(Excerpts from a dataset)
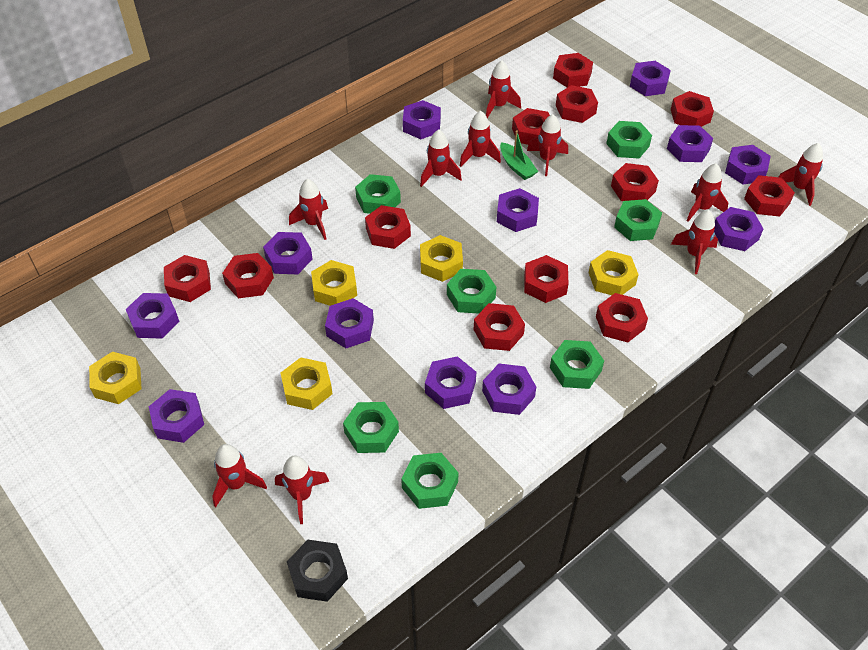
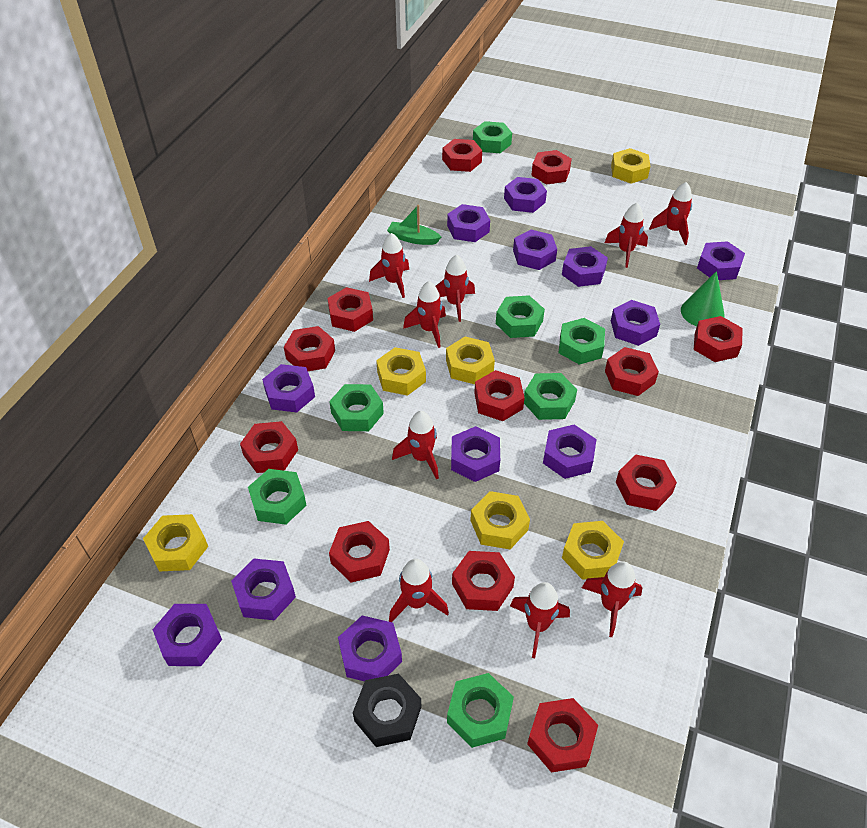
green cone: 0 -> 1
red rocket: 10 -> 9
yellow nut: 5 -> 6

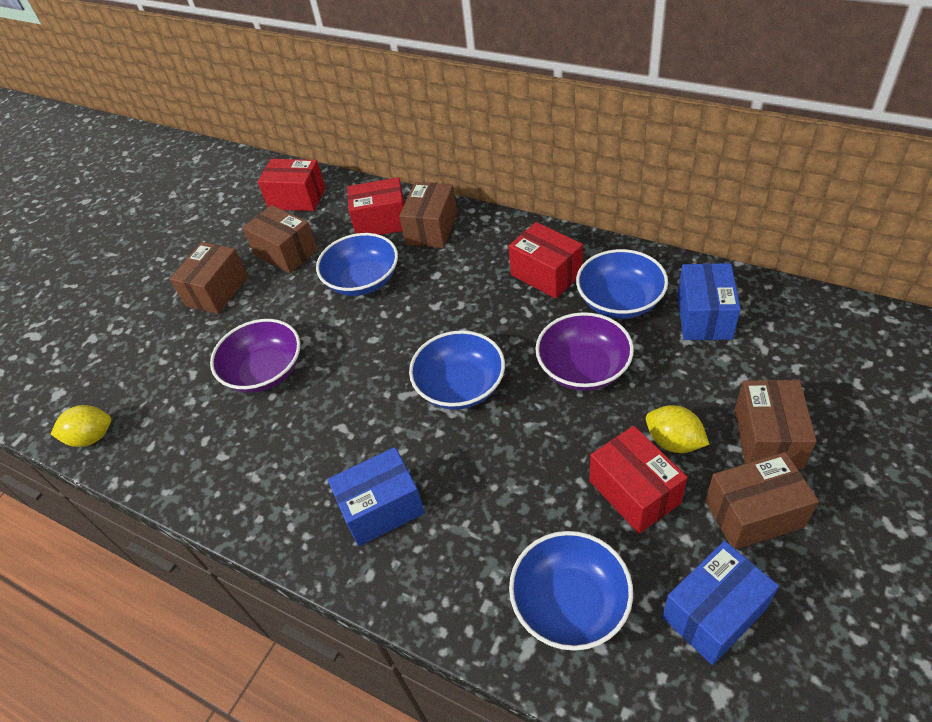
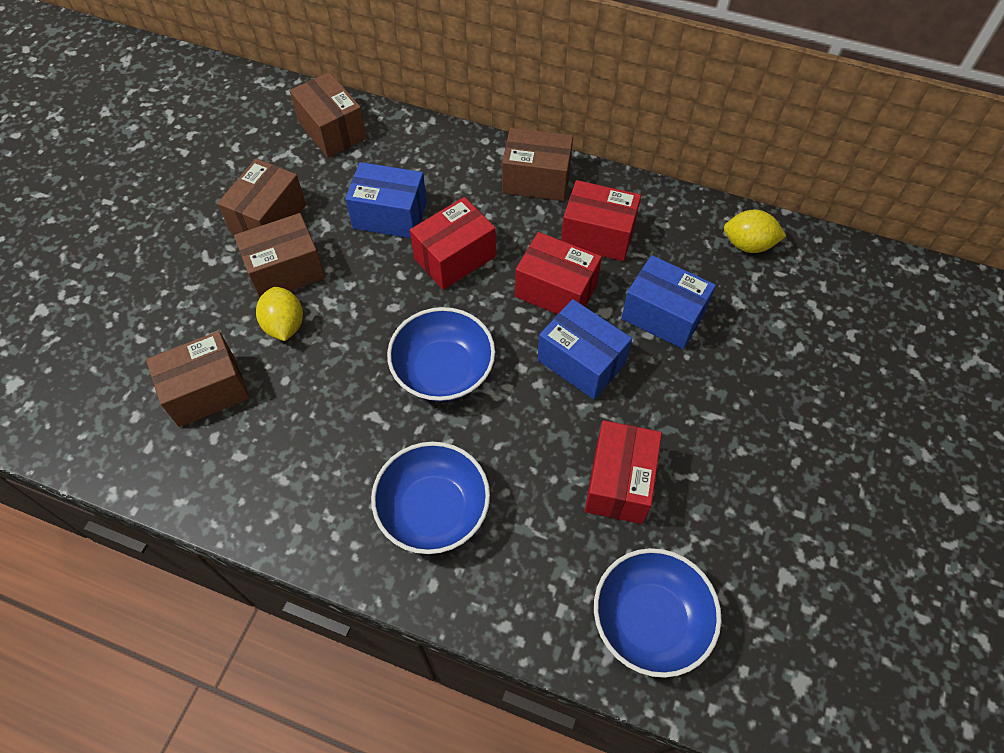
blue bowl: 4 -> 3
purple bowl: 2 -> 0

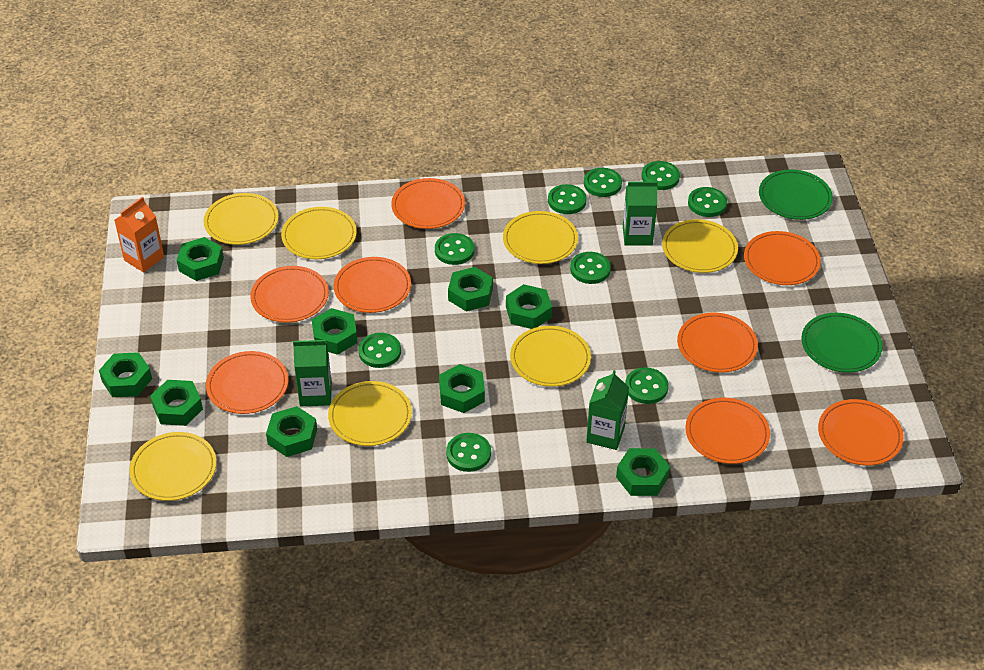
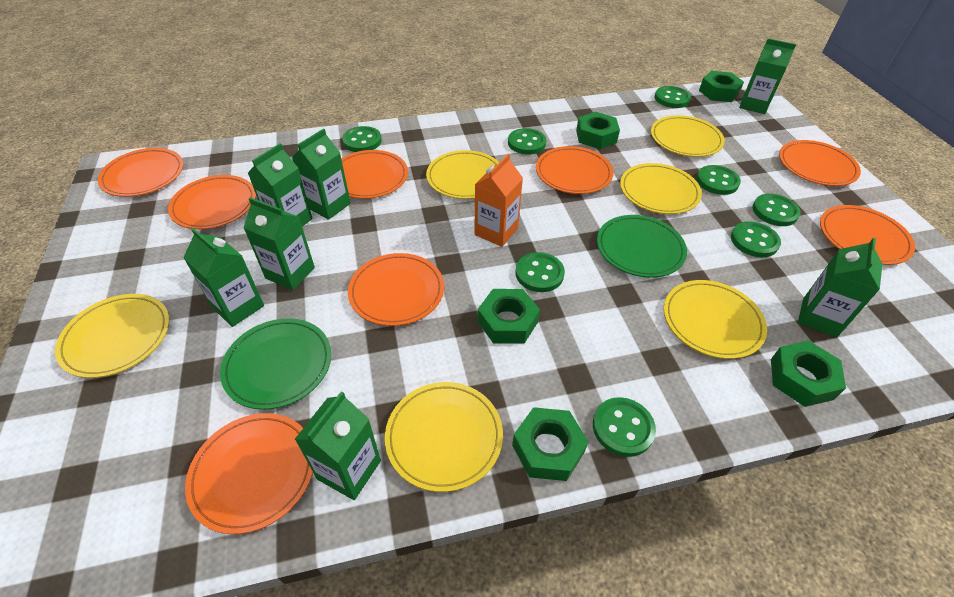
green button: 9 -> 8
green carton: 3 -> 7
green nut: 9 -> 5
yellow plate: 7 -> 6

● PROBLEM:
From the records given above, reproduce all text exactly and exclude each picture.

● EXERCISE RESULT:
green cone: 0 -> 1
red rocket: 10 -> 9
yellow nut: 5 -> 6

blue bowl: 4 -> 3
purple bowl: 2 -> 0

green button: 9 -> 8
green carton: 3 -> 7
green nut: 9 -> 5
yellow plate: 7 -> 6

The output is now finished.